**REQUIREMENT:**
Every entry is to be set down a second time, precisely as written.

**THE DATA:**
========================================================================
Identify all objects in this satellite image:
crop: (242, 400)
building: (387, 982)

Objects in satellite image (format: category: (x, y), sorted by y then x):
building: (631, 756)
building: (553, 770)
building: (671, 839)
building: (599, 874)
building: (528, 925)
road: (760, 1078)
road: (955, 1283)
========================================================================
**RESPONSE:**
Identify all objects in this satellite image:
crop: (242, 400)
building: (387, 982)

Objects in satellite image (format: category: (x, y), sorted by y then x):
building: (631, 756)
building: (553, 770)
building: (671, 839)
building: (599, 874)
building: (528, 925)
road: (760, 1078)
road: (955, 1283)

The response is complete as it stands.